Problem statement: Your output is to hold only the lines from the one showing "(517, 145) = (102, 323): brown" through the end of the listing, exactly, with every picture excluded.

======== Information shown ========

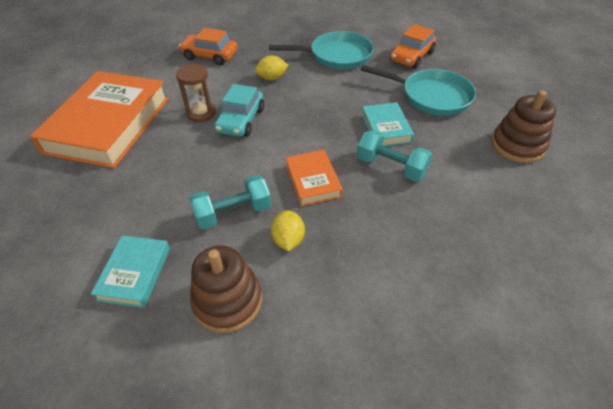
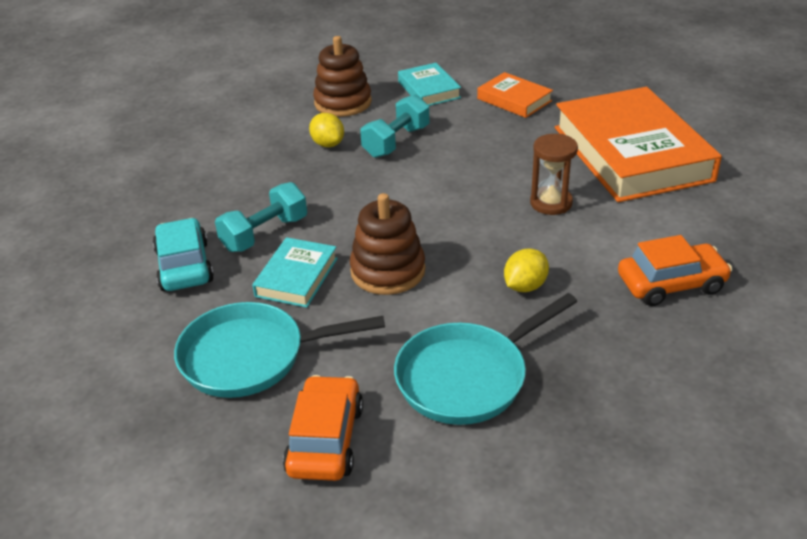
camera: 150 degrees right, 10 degrees down
(241, 120) = (491, 214): turquoise car -> turquoise car (184, 266)
(313, 181) = (343, 190): orange book -> orange book (514, 100)
(386, 128) = (296, 277): turquoise book -> turquoise book turned 60 degrees clockwise
(391, 167) = (265, 234): turquoise dumbbell -> turquoise dumbbell turned 45 degrees counterclockwise
(517, 145) = (102, 323): brown stacking toy -> brown stacking toy (388, 271)

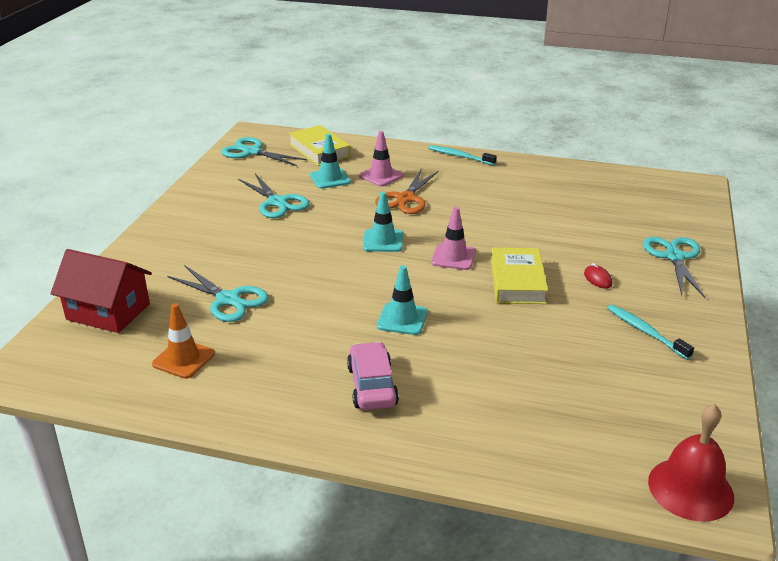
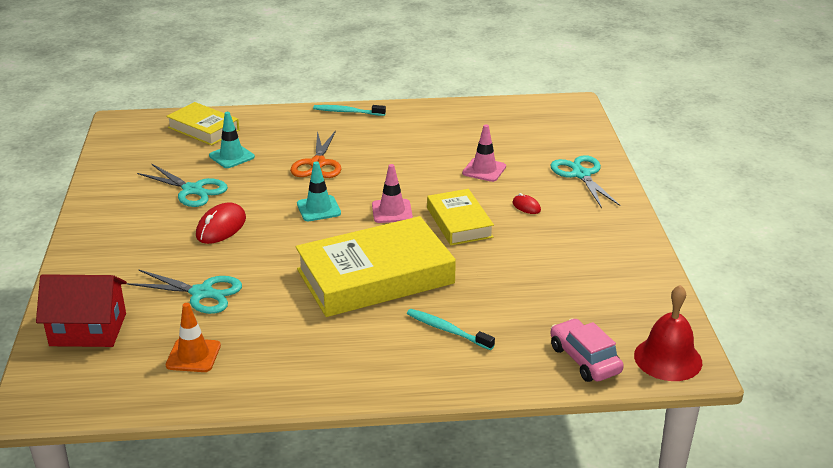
camera: 20 degrees left, 0 degrees up
(252, 152) = (133, 142): turquoise scissors -> none
(282, 241) = (221, 227): none -> red mouse
(372, 386) = (380, 339): pink car -> pink car (584, 359)
(381, 176) = (281, 145): pink traffic cone -> pink traffic cone (484, 170)
(402, 319) = (375, 277): turquoise traffic cone -> yellow book
(645, 332) = (584, 244): turquoise toothbrush -> turquoise toothbrush (447, 330)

========

Your response:
(517, 145) = (102, 323): brown stacking toy -> brown stacking toy (388, 271)

camera: 20 degrees left, 0 degrees up
(252, 152) = (133, 142): turquoise scissors -> none
(282, 241) = (221, 227): none -> red mouse
(372, 386) = (380, 339): pink car -> pink car (584, 359)
(381, 176) = (281, 145): pink traffic cone -> pink traffic cone (484, 170)
(402, 319) = (375, 277): turquoise traffic cone -> yellow book
(645, 332) = (584, 244): turquoise toothbrush -> turquoise toothbrush (447, 330)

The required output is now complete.